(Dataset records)
---

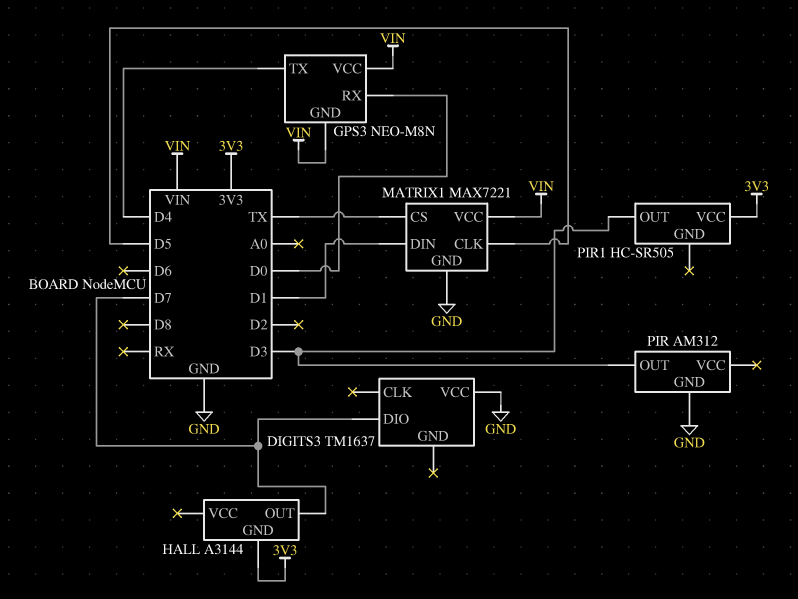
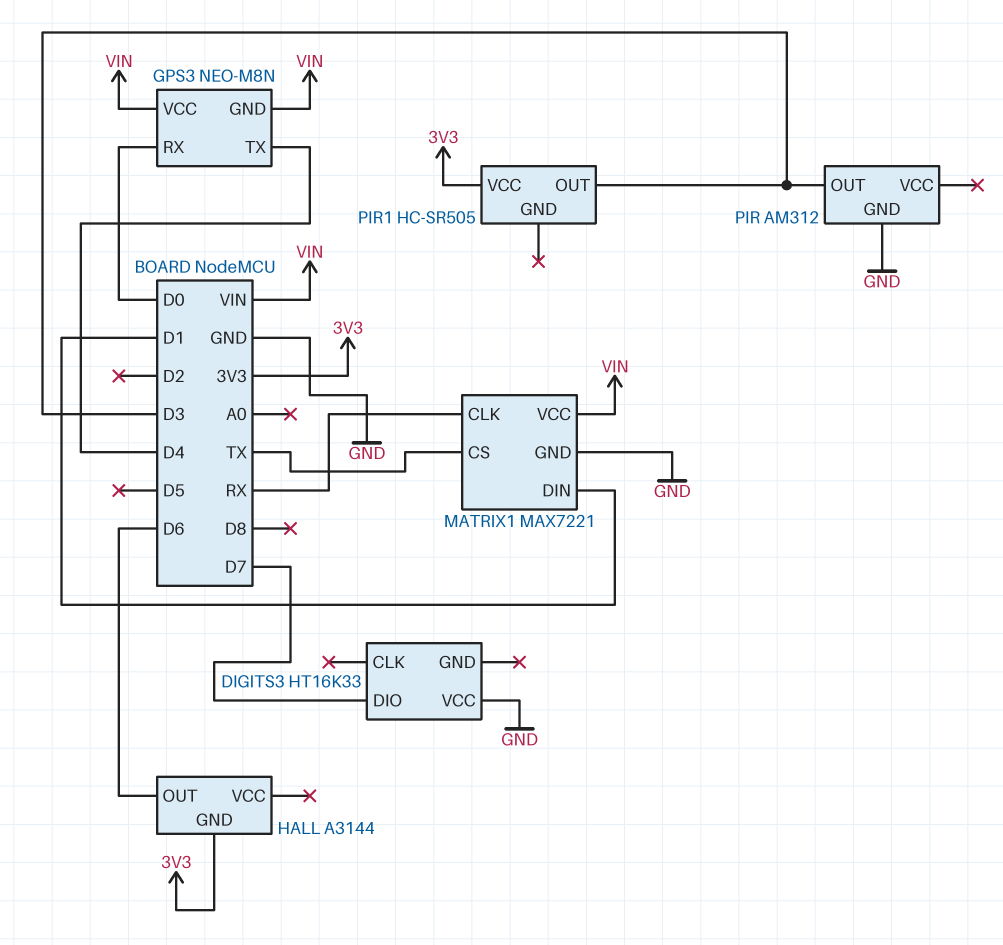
DIGITS3: TM1637 -> HT16K33
HALL pin OUT: D7 -> D6
MATRIX1 pin CLK: D5 -> RX

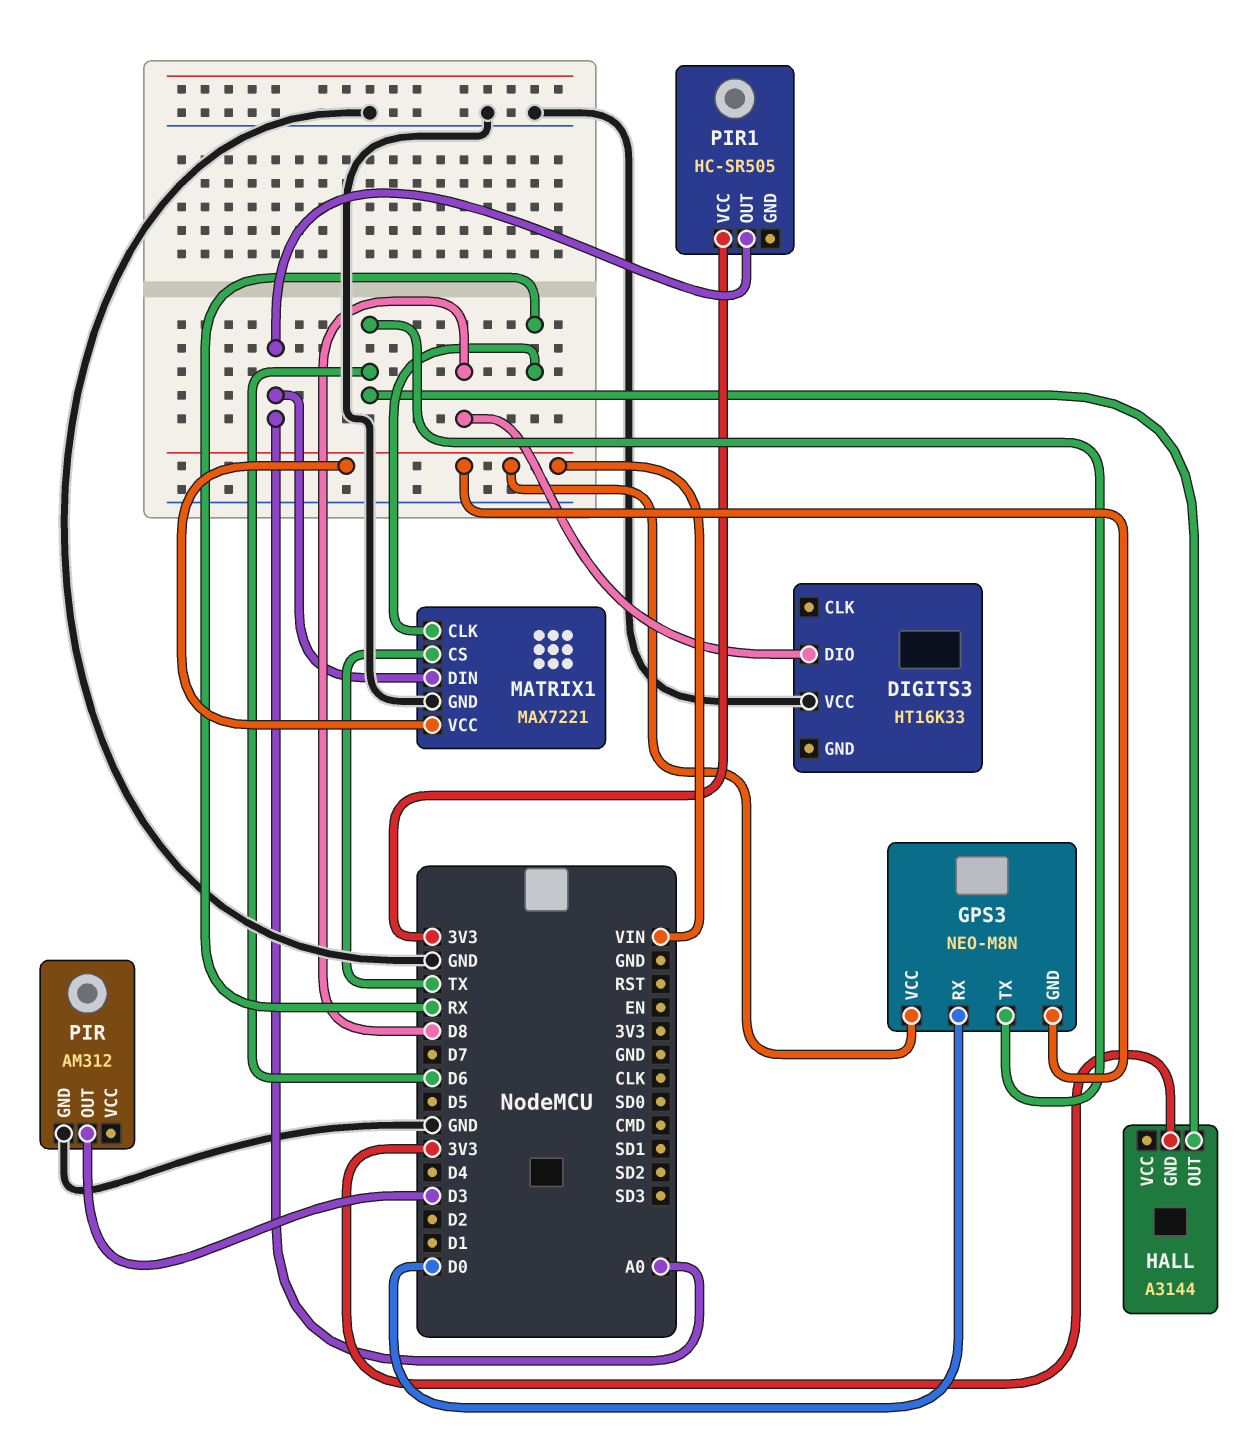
DIGITS3 pin DIO: D7 -> D8
GPS3 pin TX: D4 -> D6
MATRIX1 pin DIN: D1 -> A0
PIR1 pin OUT: D3 -> A0

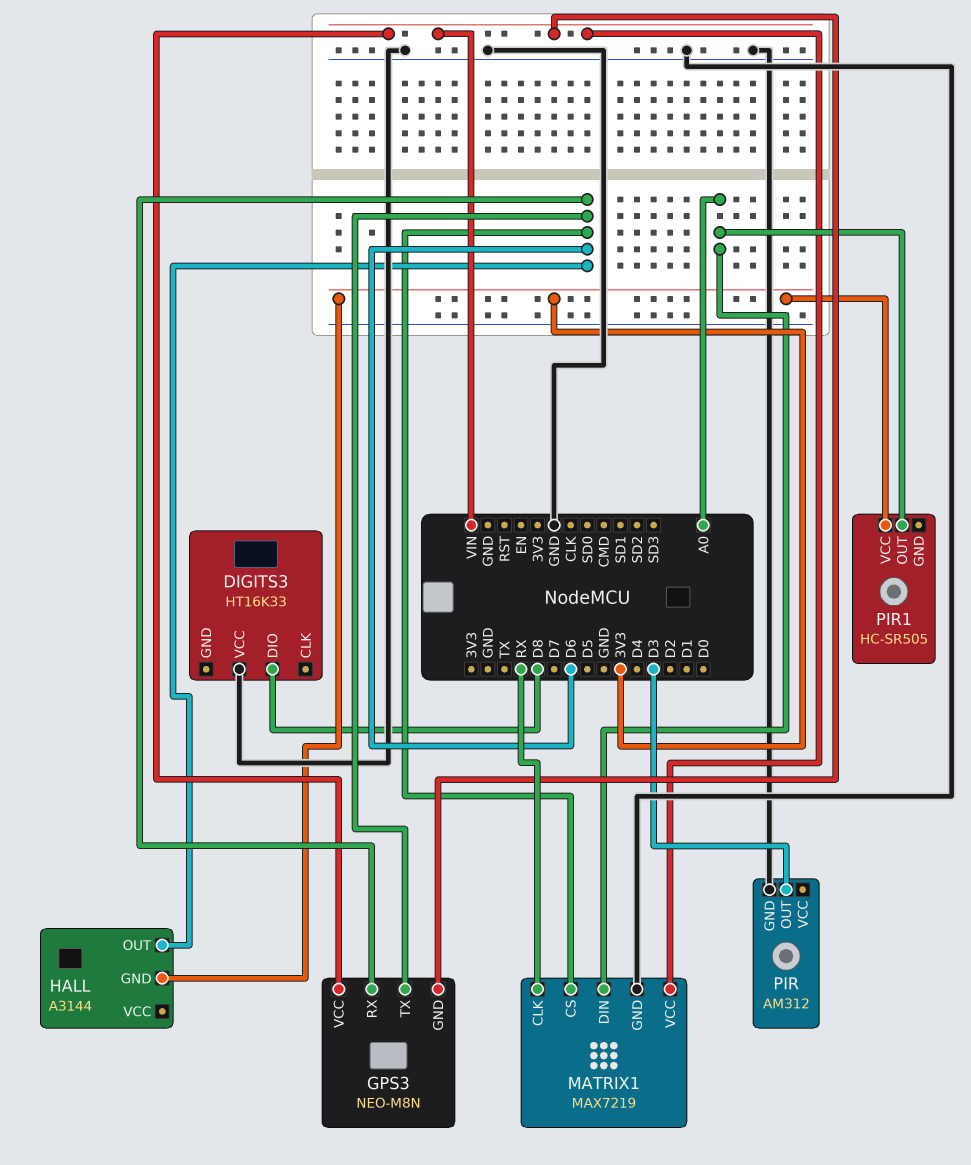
GPS3 pin RX: D0 -> D6
MATRIX1: MAX7221 -> MAX7219
MATRIX1 pin CS: TX -> D6

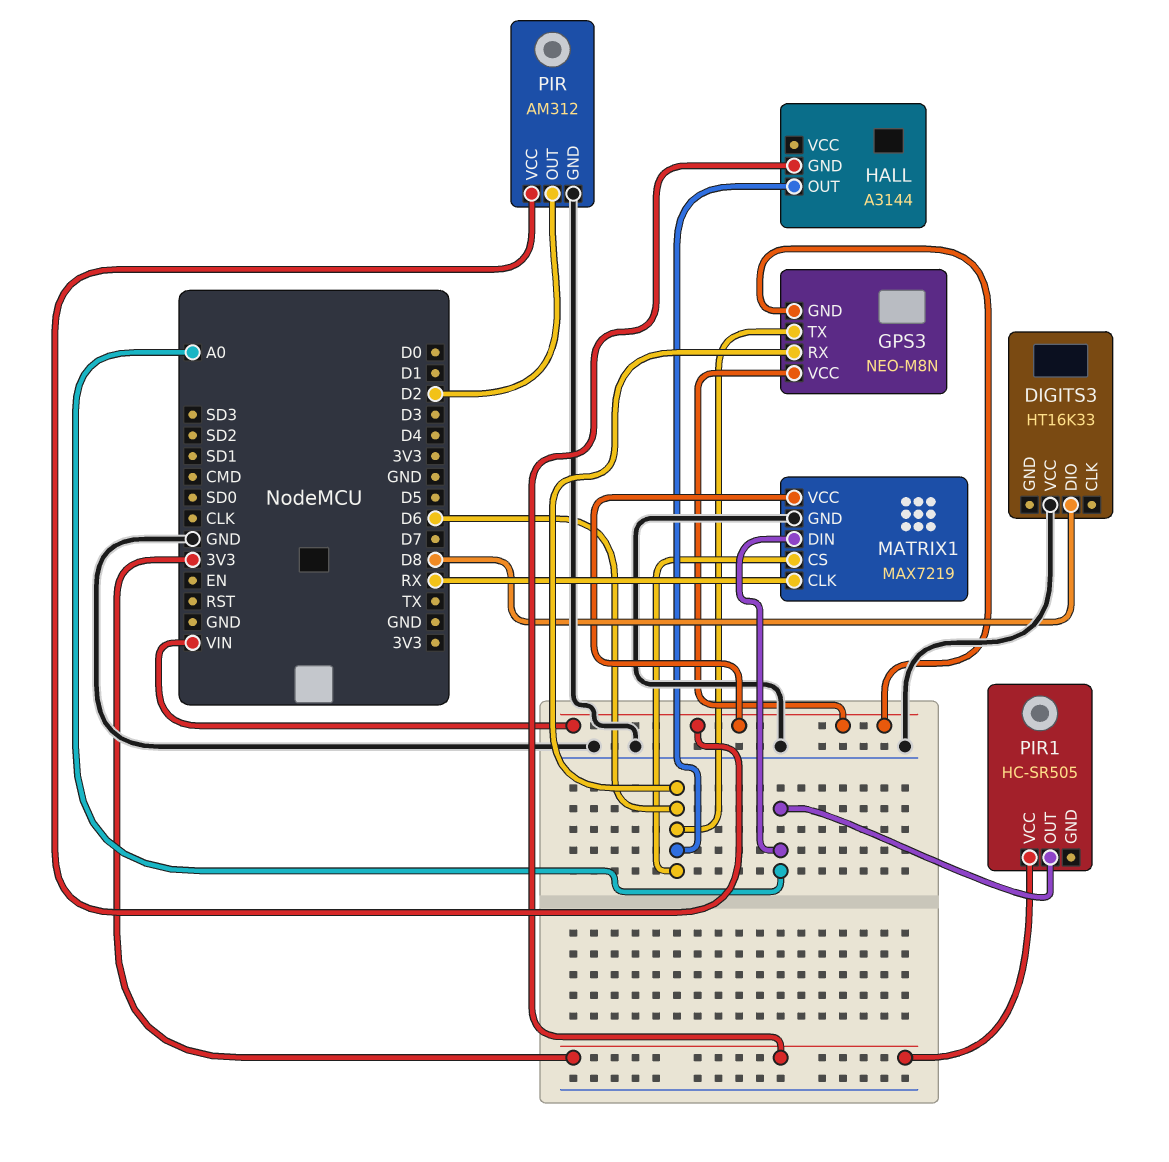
PIR pin OUT: D3 -> D2
PIR pin VCC: none -> VIN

---

Required work:
Retype the data shown above exactly, excluding any picture it contains.

Result:
DIGITS3: TM1637 -> HT16K33
HALL pin OUT: D7 -> D6
MATRIX1 pin CLK: D5 -> RX

DIGITS3 pin DIO: D7 -> D8
GPS3 pin TX: D4 -> D6
MATRIX1 pin DIN: D1 -> A0
PIR1 pin OUT: D3 -> A0

GPS3 pin RX: D0 -> D6
MATRIX1: MAX7221 -> MAX7219
MATRIX1 pin CS: TX -> D6

PIR pin OUT: D3 -> D2
PIR pin VCC: none -> VIN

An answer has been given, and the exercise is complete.